### Given information
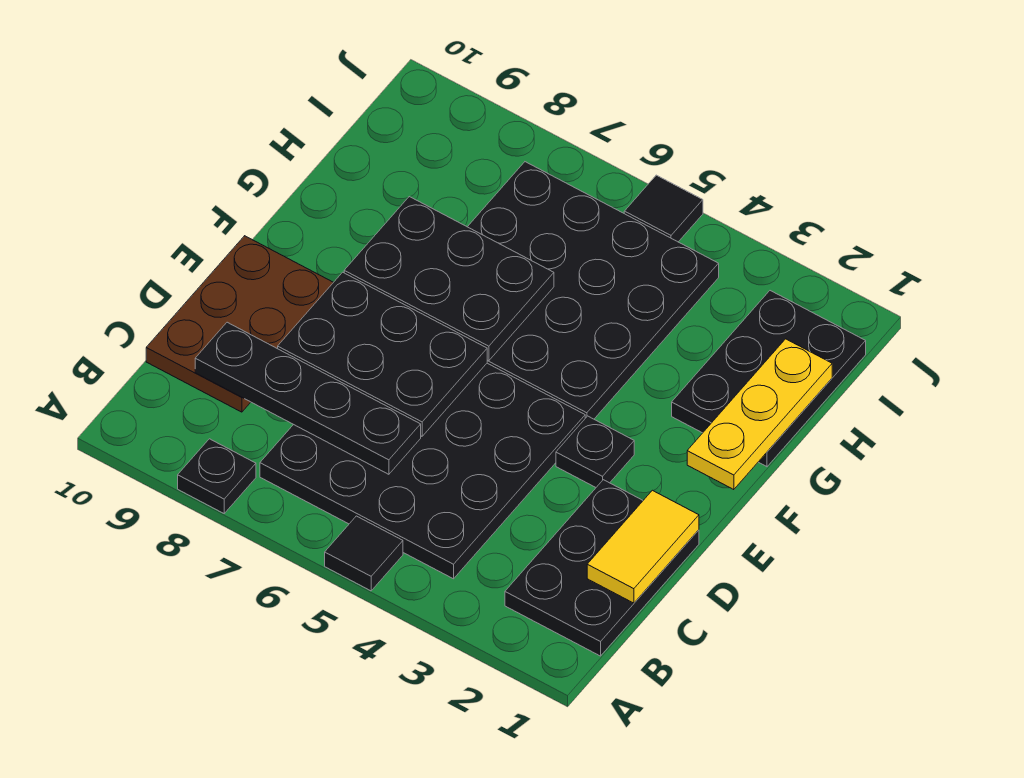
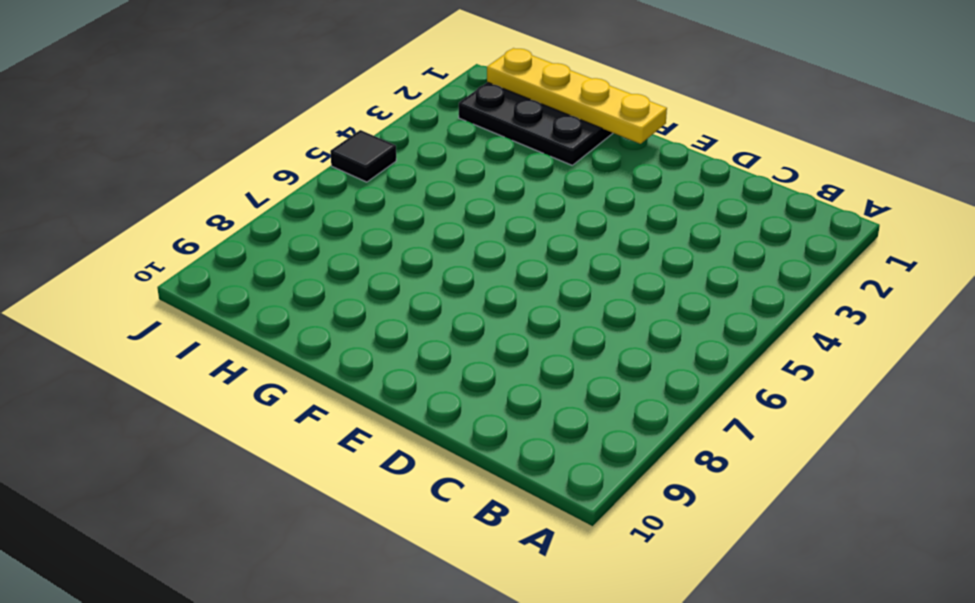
yellow 1x4 plate [487,48,667,144] -> yellow 1x3 plate [687,339,832,490]
none -> black 1x1 tile [325,516,403,591]
none -> black 1x1 plate [178,439,256,513]
none -> black 2x3 plate [505,480,699,656]

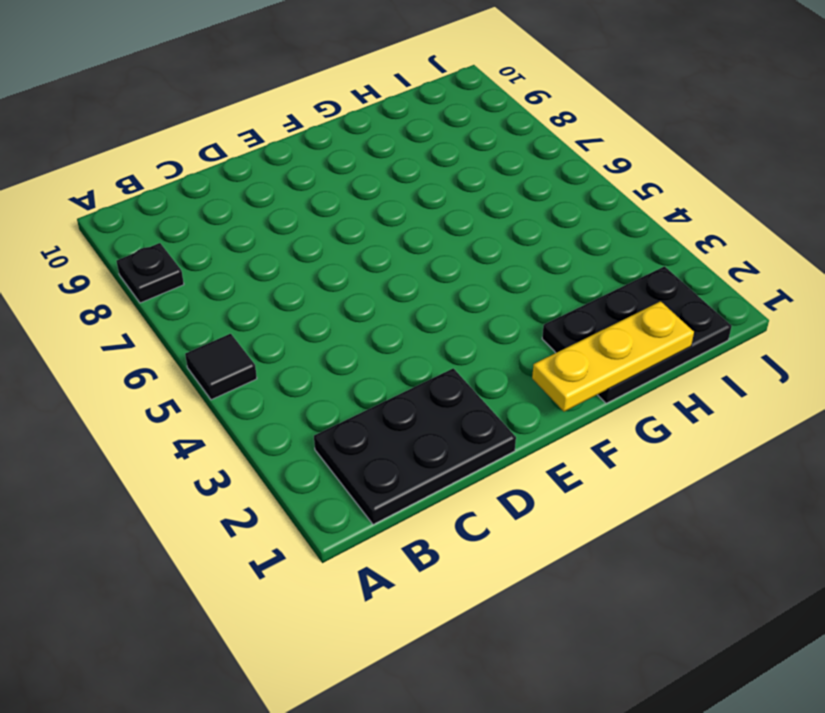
none -> black 4x4 plate [260,363,585,579]
none -> brown 2x3 plate [146,236,333,412]
none -> black 1x1 plate [556,416,634,487]

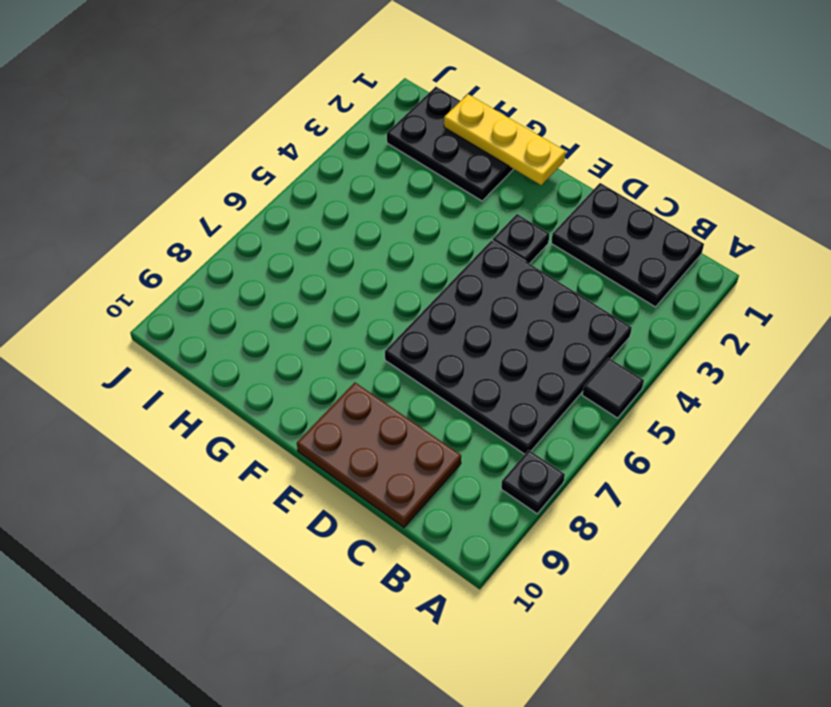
none -> black 4x4 plate [468,162,719,419]
none -> black 1x1 tile [624,175,703,242]
none -> yellow 1x2 tile [587,490,699,603]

### Exercise prompt
Write out again exactly the lines above from the one with "none -> black 1x1 plate [178,439,256,513]" through the one with "none -> black 1x1 tile [624,175,703,242]", adding no other lines and no pictures.

### Solution for this task
none -> black 1x1 plate [178,439,256,513]
none -> black 2x3 plate [505,480,699,656]

none -> black 4x4 plate [260,363,585,579]
none -> brown 2x3 plate [146,236,333,412]
none -> black 1x1 plate [556,416,634,487]

none -> black 4x4 plate [468,162,719,419]
none -> black 1x1 tile [624,175,703,242]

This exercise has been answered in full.